WHAT IS BEING ASKED: Count up the lines below that include the string "camera" and report the number by itself.

━━━ LISTED ENTRIES ━━━

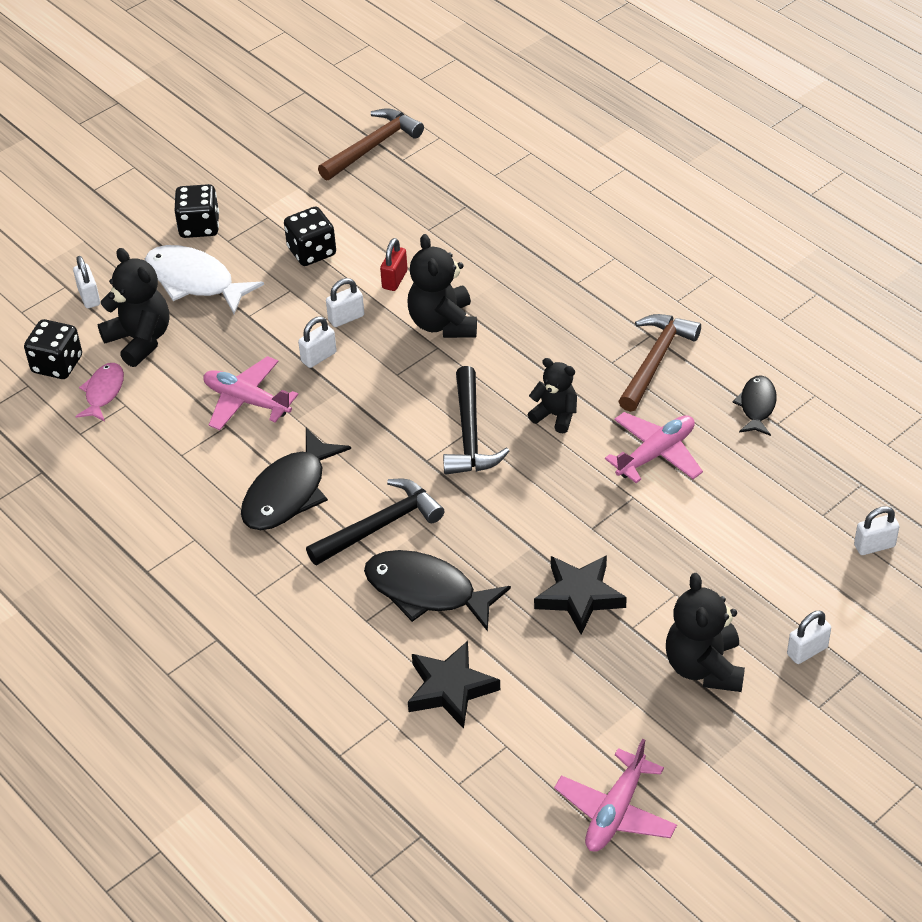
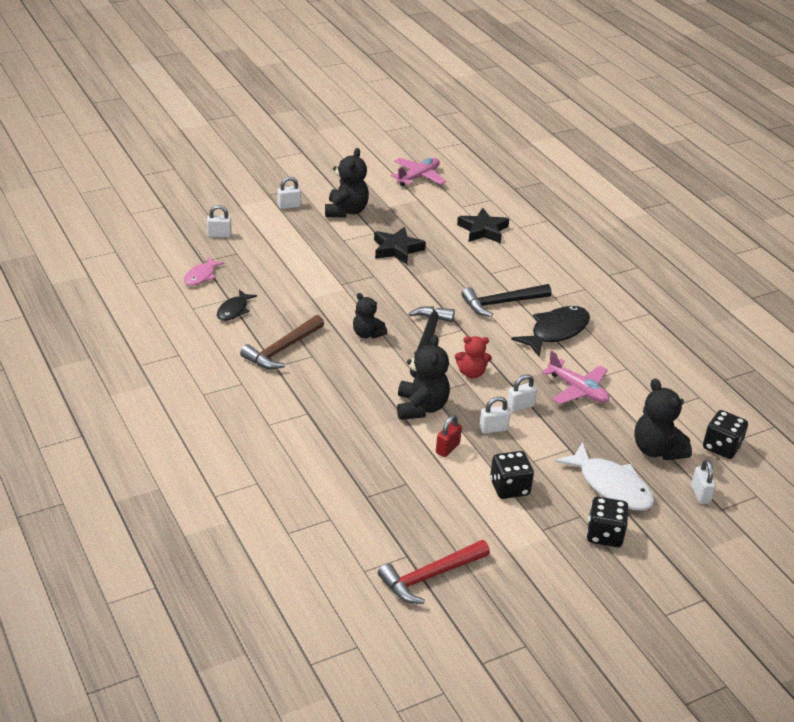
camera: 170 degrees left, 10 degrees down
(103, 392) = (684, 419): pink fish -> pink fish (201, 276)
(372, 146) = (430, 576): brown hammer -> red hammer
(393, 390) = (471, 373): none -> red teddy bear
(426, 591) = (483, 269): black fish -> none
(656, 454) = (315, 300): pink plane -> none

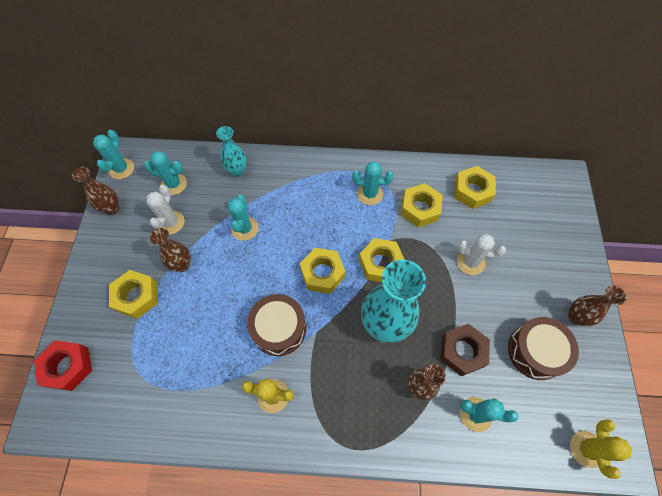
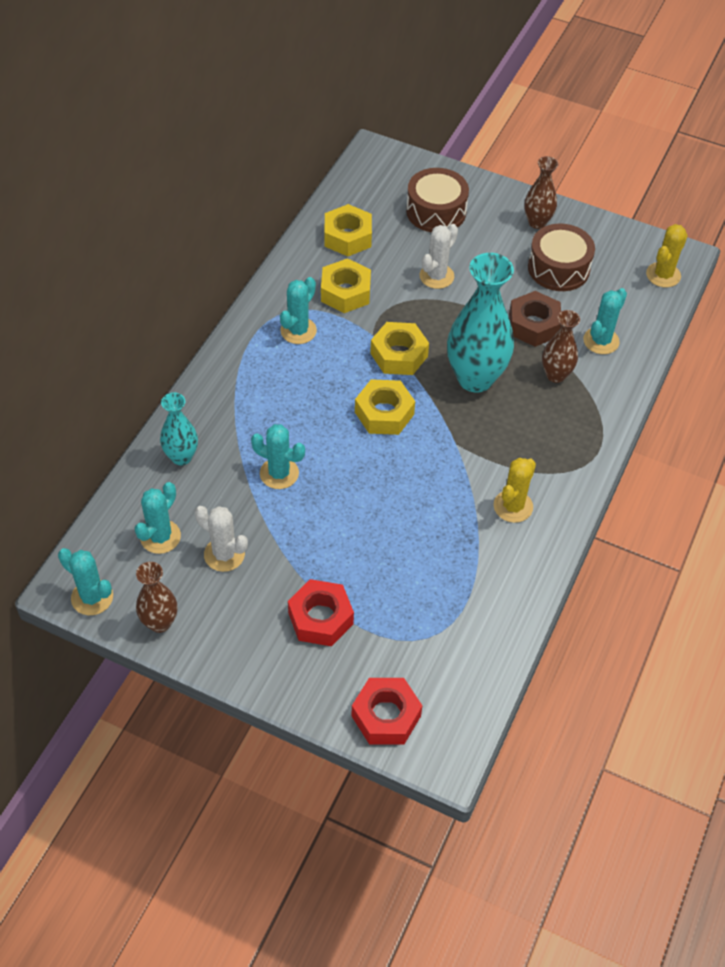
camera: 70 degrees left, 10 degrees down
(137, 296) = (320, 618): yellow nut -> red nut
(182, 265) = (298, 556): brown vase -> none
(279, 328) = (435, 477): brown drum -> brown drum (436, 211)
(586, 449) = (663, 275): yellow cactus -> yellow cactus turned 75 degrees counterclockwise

━━━

SOLUTION TO THIS PROBLEM: 2